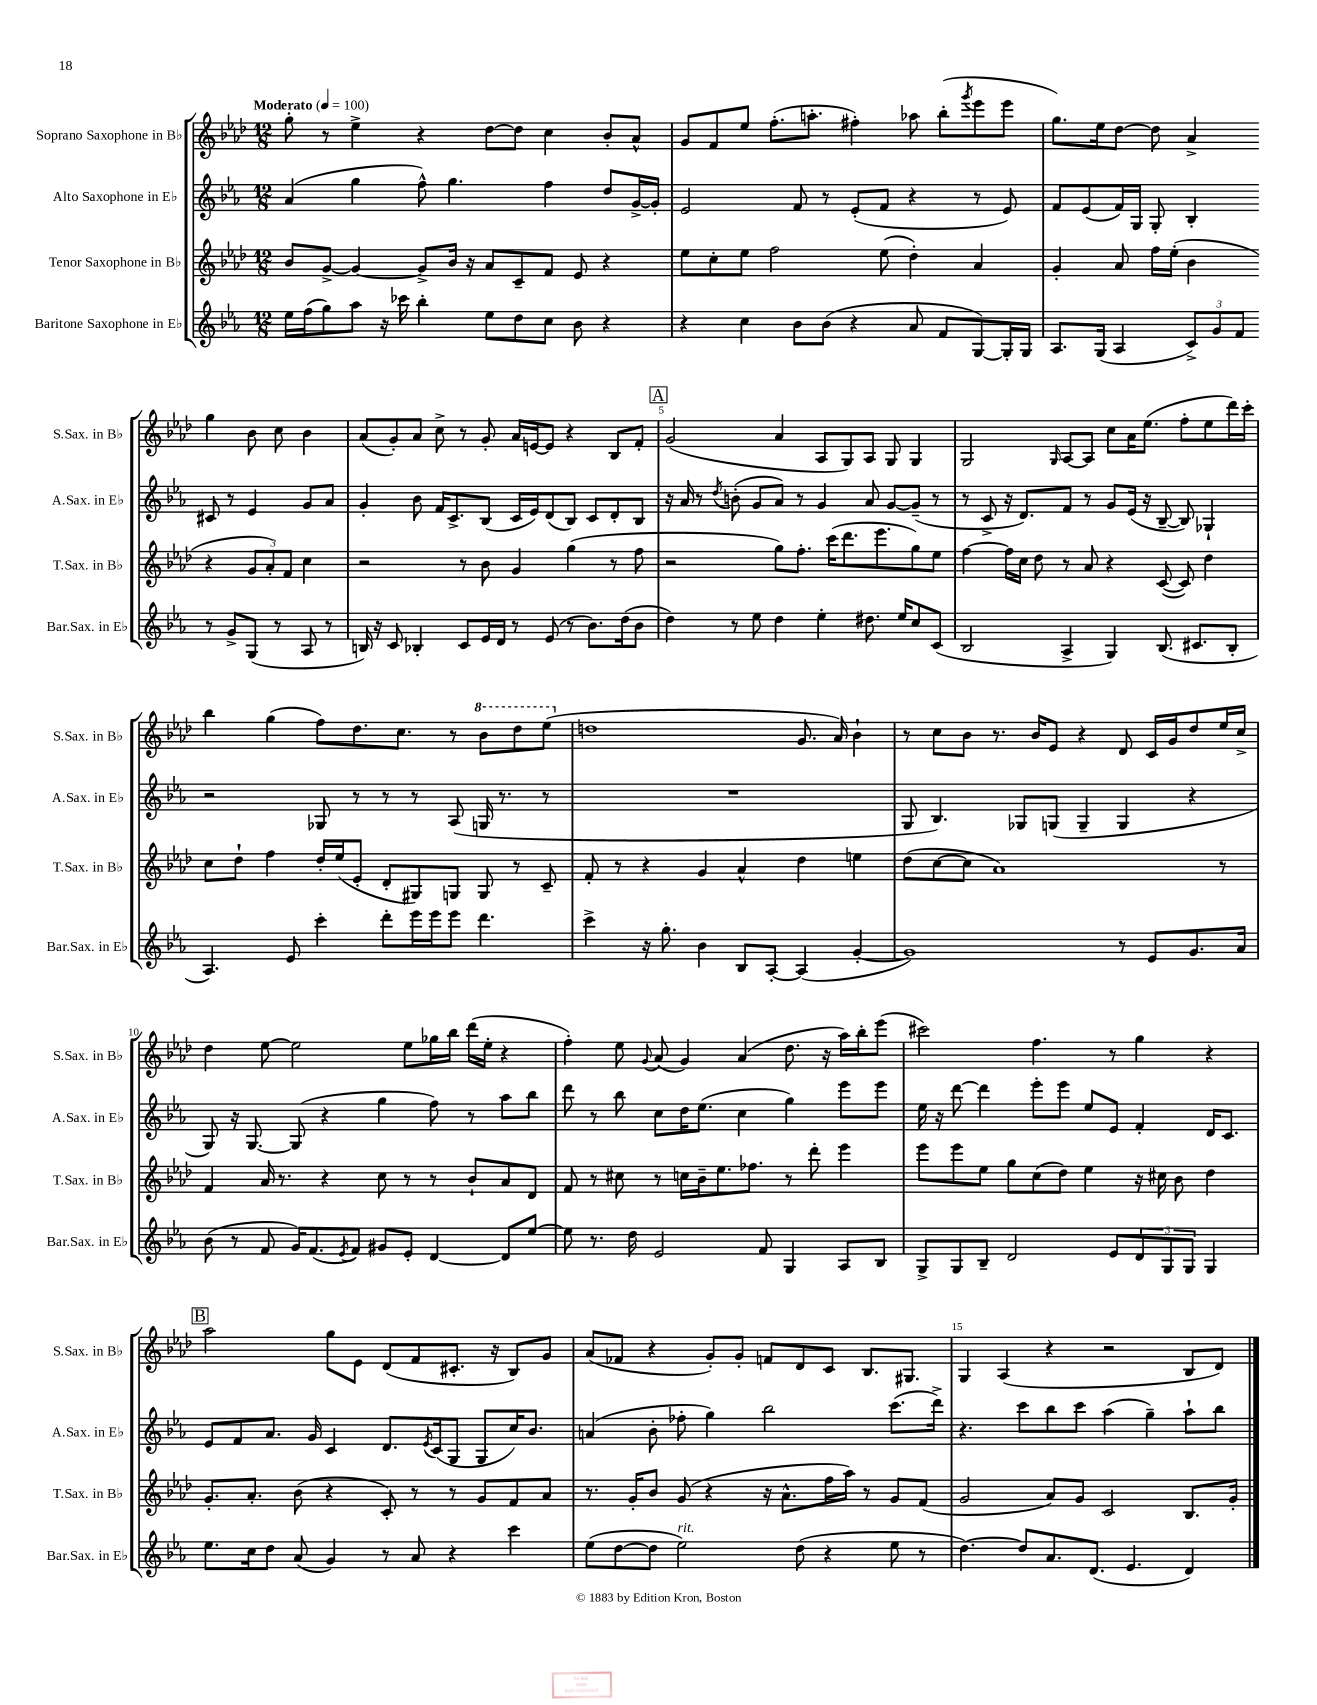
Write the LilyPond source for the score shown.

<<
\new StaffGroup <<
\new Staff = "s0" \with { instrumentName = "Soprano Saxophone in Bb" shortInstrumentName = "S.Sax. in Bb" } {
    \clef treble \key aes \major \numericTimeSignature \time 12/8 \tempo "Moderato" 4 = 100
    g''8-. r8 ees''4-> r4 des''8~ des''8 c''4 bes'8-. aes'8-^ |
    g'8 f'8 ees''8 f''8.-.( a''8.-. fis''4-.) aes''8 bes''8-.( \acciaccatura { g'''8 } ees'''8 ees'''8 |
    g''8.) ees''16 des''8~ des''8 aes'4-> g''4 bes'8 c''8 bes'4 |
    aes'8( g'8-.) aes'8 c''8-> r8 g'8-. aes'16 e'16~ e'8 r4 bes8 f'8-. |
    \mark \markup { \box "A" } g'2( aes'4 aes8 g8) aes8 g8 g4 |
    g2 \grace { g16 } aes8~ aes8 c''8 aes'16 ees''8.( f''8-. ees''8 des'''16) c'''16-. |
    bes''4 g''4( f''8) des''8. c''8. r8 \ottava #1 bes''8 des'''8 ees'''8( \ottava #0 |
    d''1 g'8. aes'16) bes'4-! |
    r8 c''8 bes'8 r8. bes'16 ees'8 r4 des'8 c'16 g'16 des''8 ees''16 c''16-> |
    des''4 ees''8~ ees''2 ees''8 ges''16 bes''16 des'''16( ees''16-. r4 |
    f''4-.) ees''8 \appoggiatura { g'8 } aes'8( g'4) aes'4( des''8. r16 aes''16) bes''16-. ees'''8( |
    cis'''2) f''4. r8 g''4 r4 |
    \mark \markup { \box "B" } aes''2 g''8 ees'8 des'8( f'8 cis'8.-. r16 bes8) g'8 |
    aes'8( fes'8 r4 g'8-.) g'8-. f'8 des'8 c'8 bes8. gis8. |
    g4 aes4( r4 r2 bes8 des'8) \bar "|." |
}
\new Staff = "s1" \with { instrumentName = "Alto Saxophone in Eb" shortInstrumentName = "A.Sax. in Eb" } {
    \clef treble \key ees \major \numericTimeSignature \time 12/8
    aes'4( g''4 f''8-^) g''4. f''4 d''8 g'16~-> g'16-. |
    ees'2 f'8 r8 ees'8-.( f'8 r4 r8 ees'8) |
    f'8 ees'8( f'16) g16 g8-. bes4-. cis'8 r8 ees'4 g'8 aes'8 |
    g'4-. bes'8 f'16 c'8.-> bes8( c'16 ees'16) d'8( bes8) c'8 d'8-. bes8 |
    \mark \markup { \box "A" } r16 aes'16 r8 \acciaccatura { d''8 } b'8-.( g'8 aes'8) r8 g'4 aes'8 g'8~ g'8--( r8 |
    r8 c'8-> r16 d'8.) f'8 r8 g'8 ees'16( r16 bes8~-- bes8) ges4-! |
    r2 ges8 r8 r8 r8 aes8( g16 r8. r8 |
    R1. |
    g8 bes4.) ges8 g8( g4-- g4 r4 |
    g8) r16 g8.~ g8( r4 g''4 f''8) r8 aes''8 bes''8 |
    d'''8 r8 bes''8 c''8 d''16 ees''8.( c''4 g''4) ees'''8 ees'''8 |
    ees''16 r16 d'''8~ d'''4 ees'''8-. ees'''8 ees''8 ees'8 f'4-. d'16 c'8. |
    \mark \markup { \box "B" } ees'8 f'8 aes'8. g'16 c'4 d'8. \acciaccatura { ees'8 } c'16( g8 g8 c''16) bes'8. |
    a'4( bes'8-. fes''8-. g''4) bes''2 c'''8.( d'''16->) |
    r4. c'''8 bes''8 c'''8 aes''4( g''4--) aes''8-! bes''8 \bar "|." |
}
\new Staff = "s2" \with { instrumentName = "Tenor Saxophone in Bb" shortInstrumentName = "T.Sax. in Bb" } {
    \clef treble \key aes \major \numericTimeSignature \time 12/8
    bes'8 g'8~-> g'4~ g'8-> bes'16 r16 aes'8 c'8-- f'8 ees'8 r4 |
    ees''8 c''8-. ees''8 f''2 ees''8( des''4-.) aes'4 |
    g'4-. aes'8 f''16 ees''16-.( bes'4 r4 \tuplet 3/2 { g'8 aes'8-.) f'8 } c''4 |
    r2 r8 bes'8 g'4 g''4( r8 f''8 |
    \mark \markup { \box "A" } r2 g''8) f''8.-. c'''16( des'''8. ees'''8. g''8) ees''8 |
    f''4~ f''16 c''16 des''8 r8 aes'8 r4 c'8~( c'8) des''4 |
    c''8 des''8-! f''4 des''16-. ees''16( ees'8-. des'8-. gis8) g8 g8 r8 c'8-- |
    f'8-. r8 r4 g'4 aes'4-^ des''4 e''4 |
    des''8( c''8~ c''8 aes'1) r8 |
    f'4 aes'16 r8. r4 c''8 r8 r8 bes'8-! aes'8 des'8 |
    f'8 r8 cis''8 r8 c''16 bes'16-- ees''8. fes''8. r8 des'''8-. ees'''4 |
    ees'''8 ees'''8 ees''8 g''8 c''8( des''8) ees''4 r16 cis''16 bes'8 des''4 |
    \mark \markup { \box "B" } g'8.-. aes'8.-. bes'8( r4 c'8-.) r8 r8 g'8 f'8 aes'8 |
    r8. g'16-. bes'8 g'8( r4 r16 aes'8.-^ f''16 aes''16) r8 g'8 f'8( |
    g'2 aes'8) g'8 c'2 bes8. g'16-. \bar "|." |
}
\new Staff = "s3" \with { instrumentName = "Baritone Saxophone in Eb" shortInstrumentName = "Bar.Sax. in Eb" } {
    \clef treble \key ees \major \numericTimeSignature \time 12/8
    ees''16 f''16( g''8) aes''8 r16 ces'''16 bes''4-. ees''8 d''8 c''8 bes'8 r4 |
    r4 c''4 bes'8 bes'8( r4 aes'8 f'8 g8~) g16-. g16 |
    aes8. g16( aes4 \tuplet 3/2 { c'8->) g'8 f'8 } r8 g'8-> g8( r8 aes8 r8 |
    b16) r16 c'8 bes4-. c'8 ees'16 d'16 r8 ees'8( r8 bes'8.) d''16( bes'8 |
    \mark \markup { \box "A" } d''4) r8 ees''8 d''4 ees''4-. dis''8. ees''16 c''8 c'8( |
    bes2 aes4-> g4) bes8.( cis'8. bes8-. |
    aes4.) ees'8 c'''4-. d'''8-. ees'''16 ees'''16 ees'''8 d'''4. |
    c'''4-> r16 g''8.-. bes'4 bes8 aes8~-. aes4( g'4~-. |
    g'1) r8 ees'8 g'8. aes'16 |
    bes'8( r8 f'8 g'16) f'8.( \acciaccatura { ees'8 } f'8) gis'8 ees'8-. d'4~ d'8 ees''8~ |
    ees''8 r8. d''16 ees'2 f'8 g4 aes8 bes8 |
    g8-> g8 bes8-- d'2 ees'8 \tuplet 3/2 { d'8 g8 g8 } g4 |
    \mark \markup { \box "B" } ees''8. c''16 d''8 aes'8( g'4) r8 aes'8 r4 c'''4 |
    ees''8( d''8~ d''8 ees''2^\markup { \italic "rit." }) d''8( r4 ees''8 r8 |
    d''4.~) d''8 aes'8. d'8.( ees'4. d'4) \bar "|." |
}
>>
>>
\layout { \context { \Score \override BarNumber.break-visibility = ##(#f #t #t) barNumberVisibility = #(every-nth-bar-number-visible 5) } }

============

* [Directions]: From the data above, copy out each line that contains the word "with".

* [Result of the task]:
\new Staff = "s0" \with { instrumentName = "Soprano Saxophone in Bb" shortInstrumentName = "S.Sax. in Bb" } {
\new Staff = "s1" \with { instrumentName = "Alto Saxophone in Eb" shortInstrumentName = "A.Sax. in Eb" } {
\new Staff = "s2" \with { instrumentName = "Tenor Saxophone in Bb" shortInstrumentName = "T.Sax. in Bb" } {
\new Staff = "s3" \with { instrumentName = "Baritone Saxophone in Eb" shortInstrumentName = "Bar.Sax. in Eb" } {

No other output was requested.